• **Goal of the exercise**
What is needed is a faithful copy of all the entries, with no pictures in it.

• **Source records**

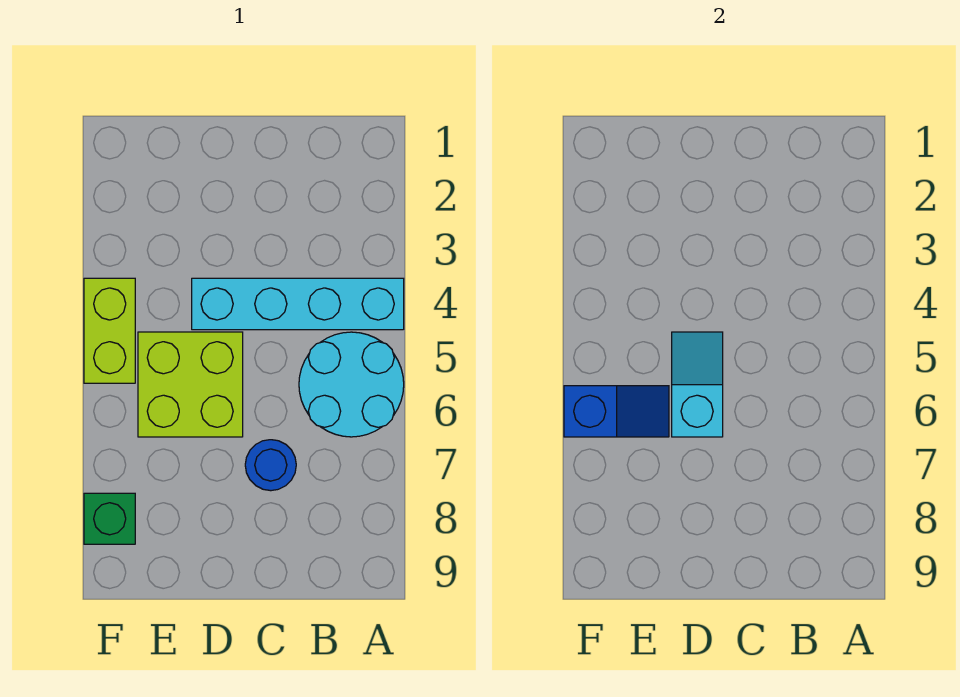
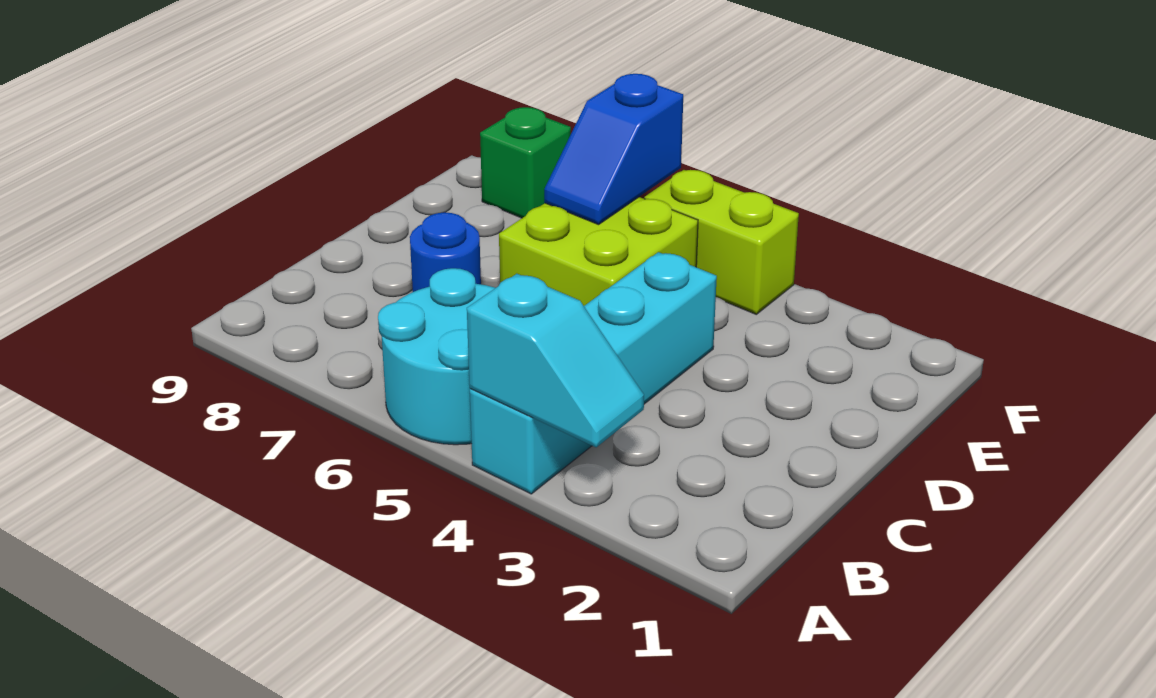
cyan slope D5:D6 level 2 top 6 -> cyan slope A3:A4 level 2 top 4

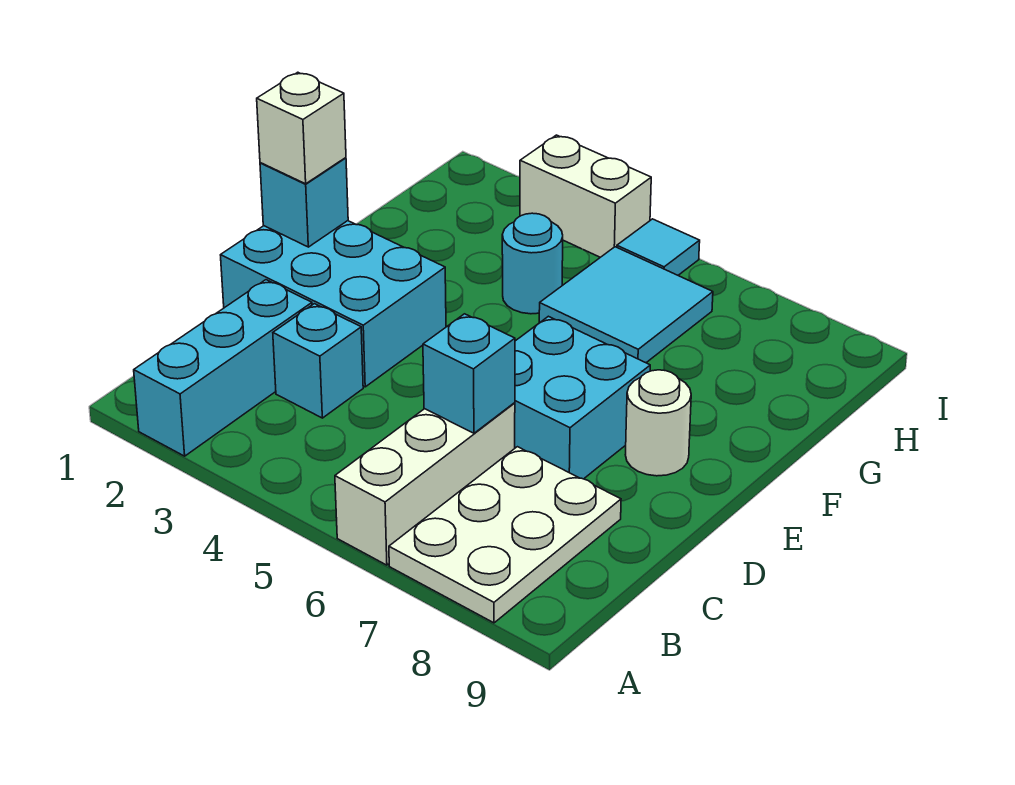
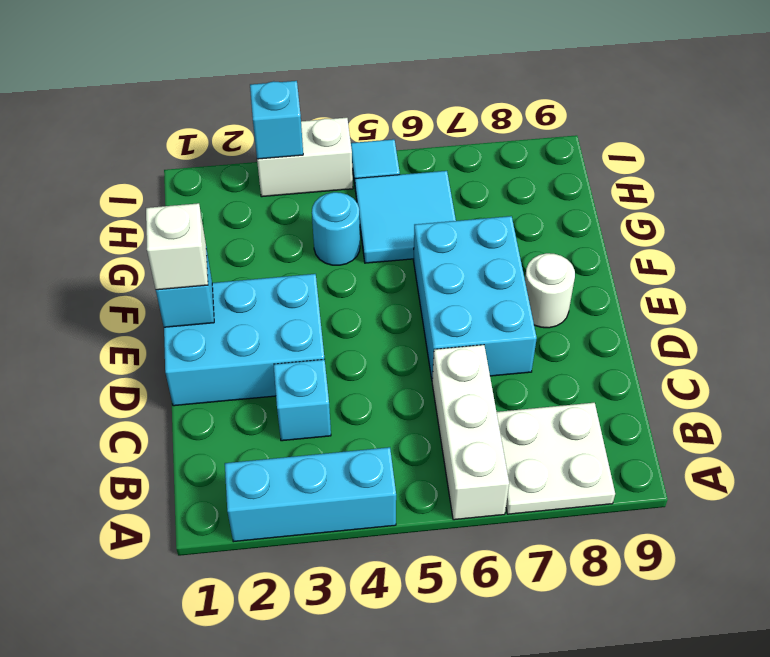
cyan brick A2:C2 level 1 -> cyan brick A2:A4 level 1
white plate A7:C8 level 1 -> white plate A7:B8 level 1
cyan brick C6 level 2 -> cyan brick I3 level 2
cyan brick D6:E7 level 1 -> cyan brick D6:F7 level 1

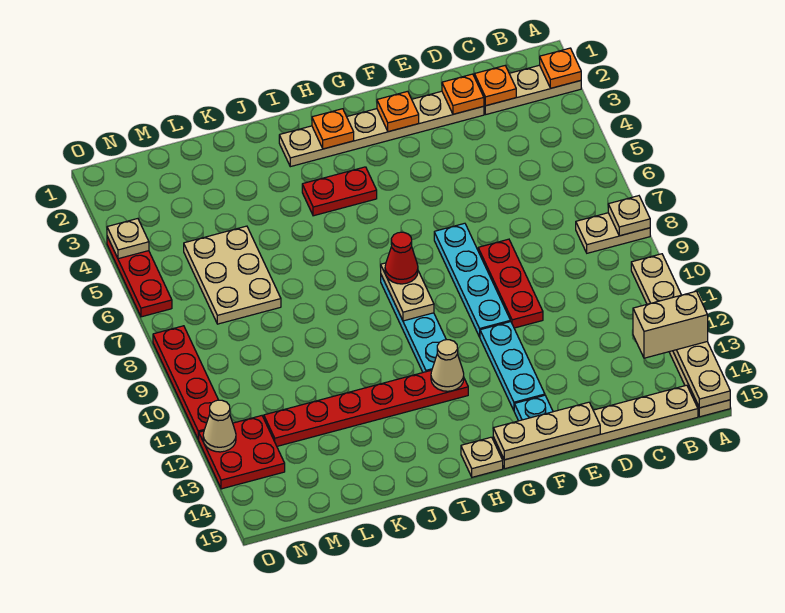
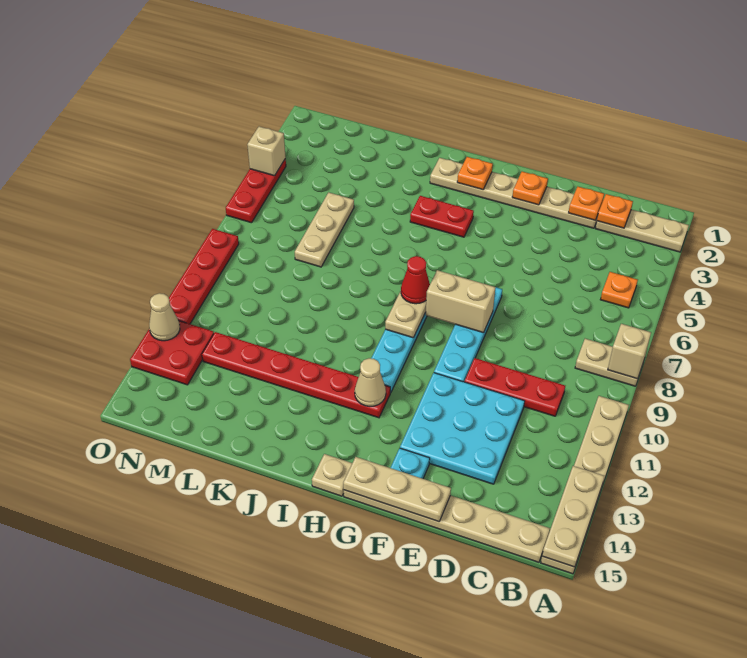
orange plate A2 level 2 -> orange plate B5 level 1
tan plate A8 level 2 -> tan brick A8 level 2
tan brick A13:B13 level 3 -> tan brick F8:G8 level 2
red plate E8:E10 level 1 -> red plate C10:E10 level 1
cyan plate F11:F13 level 1 -> cyan plate D11:F13 level 1
tan plate L5:M7 level 1 -> tan plate L5:L7 level 1
tan plate O4 level 2 -> tan brick O4 level 2

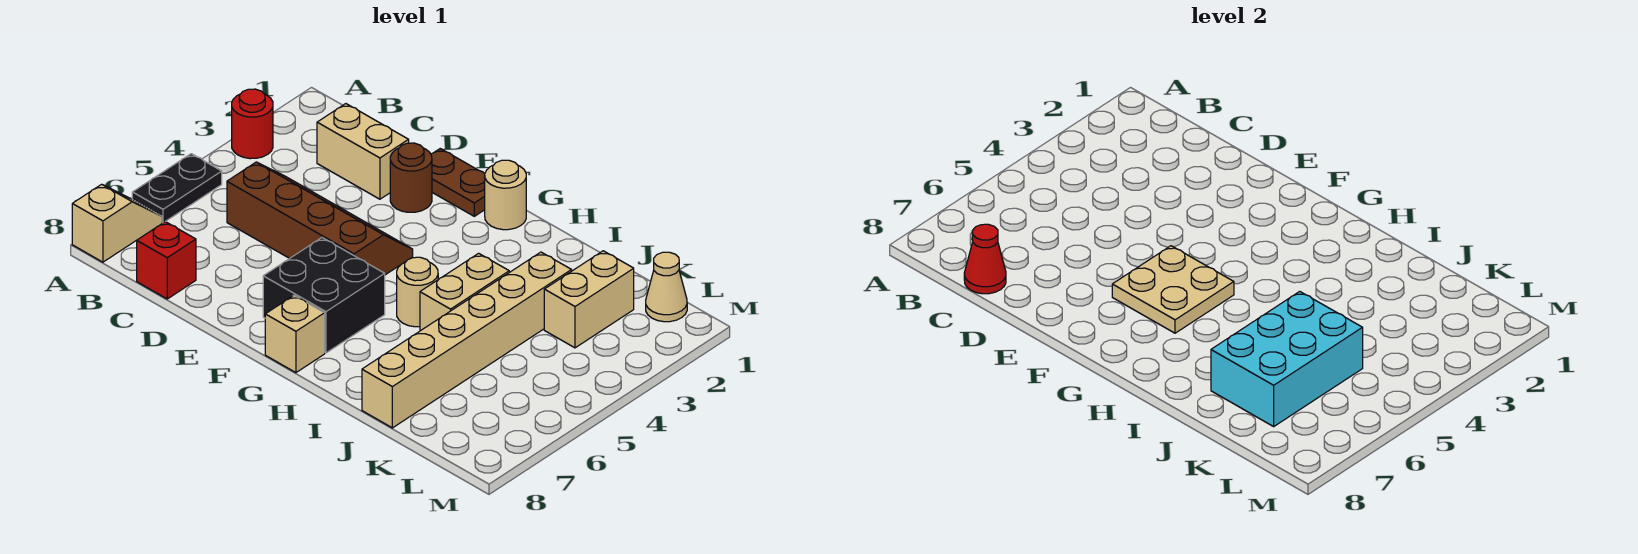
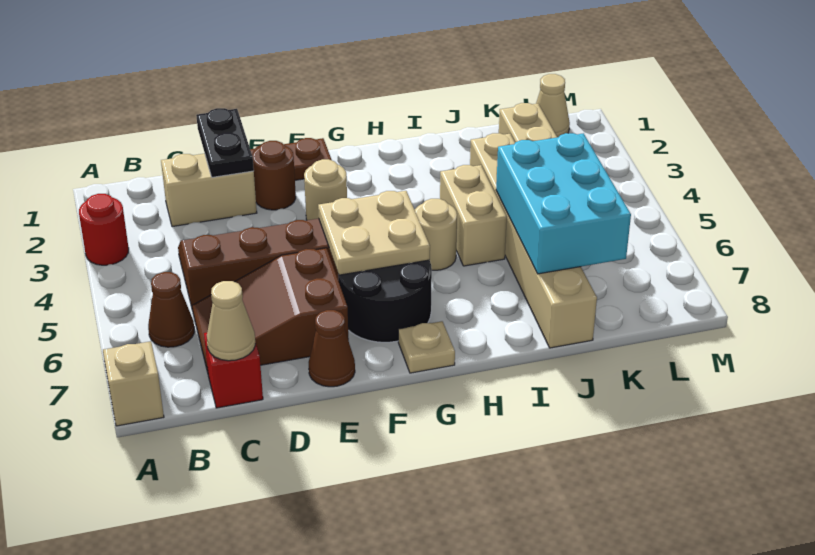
black plate A5:A6 level 1 -> black plate D1:D2 level 2
none -> brown cone B6 level 1
none -> brown slope C6:E7 level 1 top E
red cone C8 level 2 -> tan cone C8 level 2
none -> brown cone E8 level 1
black brick F6:G7 level 1 -> black round brick F6:G7 level 1
tan round brick G1 level 1 -> tan round brick F3 level 1
tan brick G8 level 1 -> tan plate G8 level 1

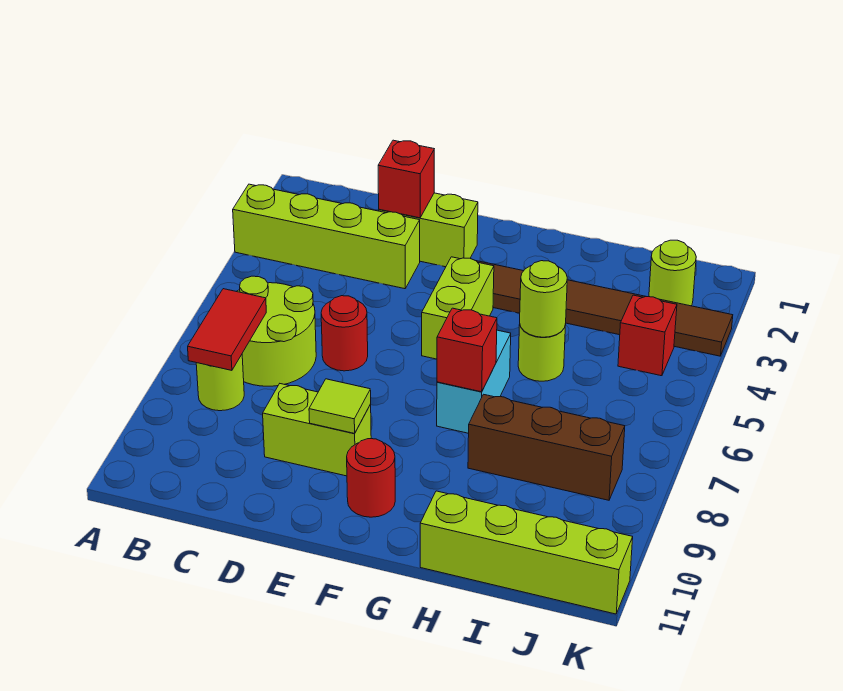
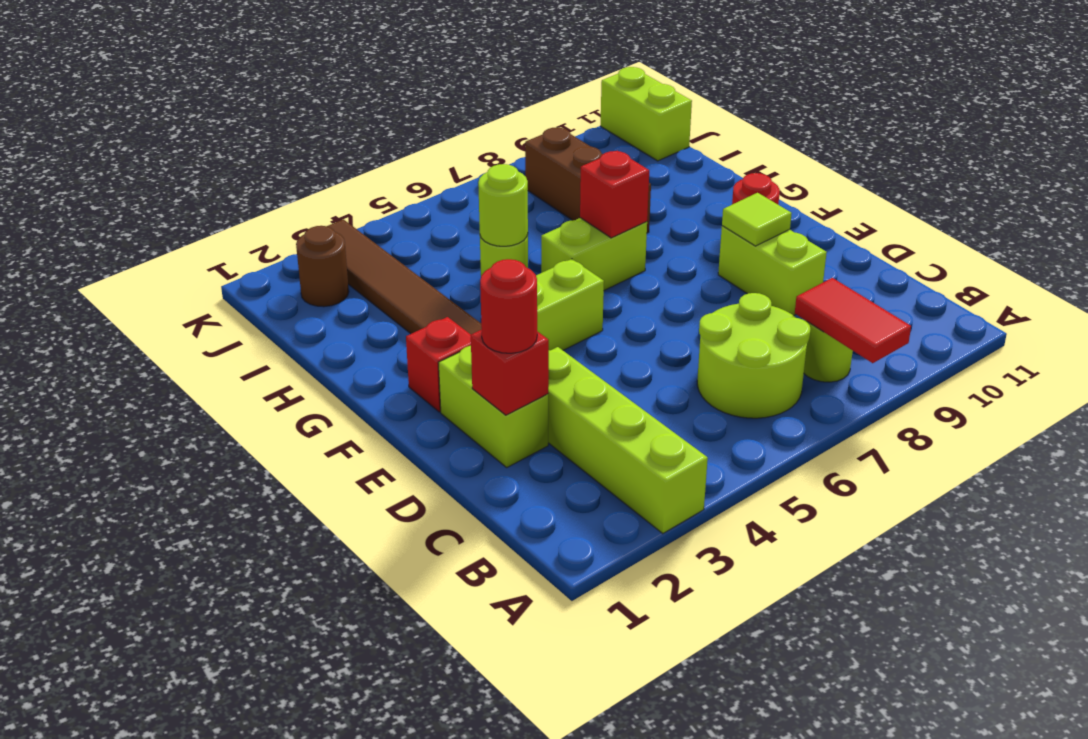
red tile B7:B8 level 2 -> red tile A8:B8 level 2
red round brick D6 level 1 -> red round brick D2 level 3
cyan brick G6:G7 level 1 -> lime brick G6:G7 level 1
lime brick H11:K11 level 1 -> lime brick J11:K11 level 1
lime round brick J2 level 1 -> brown round brick J2 level 1
red brick J4 level 1 -> red brick F2 level 1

• **Exercise answer**
cyan slope D5:D6 level 2 top 6 -> cyan slope A3:A4 level 2 top 4

cyan brick A2:C2 level 1 -> cyan brick A2:A4 level 1
white plate A7:C8 level 1 -> white plate A7:B8 level 1
cyan brick C6 level 2 -> cyan brick I3 level 2
cyan brick D6:E7 level 1 -> cyan brick D6:F7 level 1

orange plate A2 level 2 -> orange plate B5 level 1
tan plate A8 level 2 -> tan brick A8 level 2
tan brick A13:B13 level 3 -> tan brick F8:G8 level 2
red plate E8:E10 level 1 -> red plate C10:E10 level 1
cyan plate F11:F13 level 1 -> cyan plate D11:F13 level 1
tan plate L5:M7 level 1 -> tan plate L5:L7 level 1
tan plate O4 level 2 -> tan brick O4 level 2

black plate A5:A6 level 1 -> black plate D1:D2 level 2
none -> brown cone B6 level 1
none -> brown slope C6:E7 level 1 top E
red cone C8 level 2 -> tan cone C8 level 2
none -> brown cone E8 level 1
black brick F6:G7 level 1 -> black round brick F6:G7 level 1
tan round brick G1 level 1 -> tan round brick F3 level 1
tan brick G8 level 1 -> tan plate G8 level 1

red tile B7:B8 level 2 -> red tile A8:B8 level 2
red round brick D6 level 1 -> red round brick D2 level 3
cyan brick G6:G7 level 1 -> lime brick G6:G7 level 1
lime brick H11:K11 level 1 -> lime brick J11:K11 level 1
lime round brick J2 level 1 -> brown round brick J2 level 1
red brick J4 level 1 -> red brick F2 level 1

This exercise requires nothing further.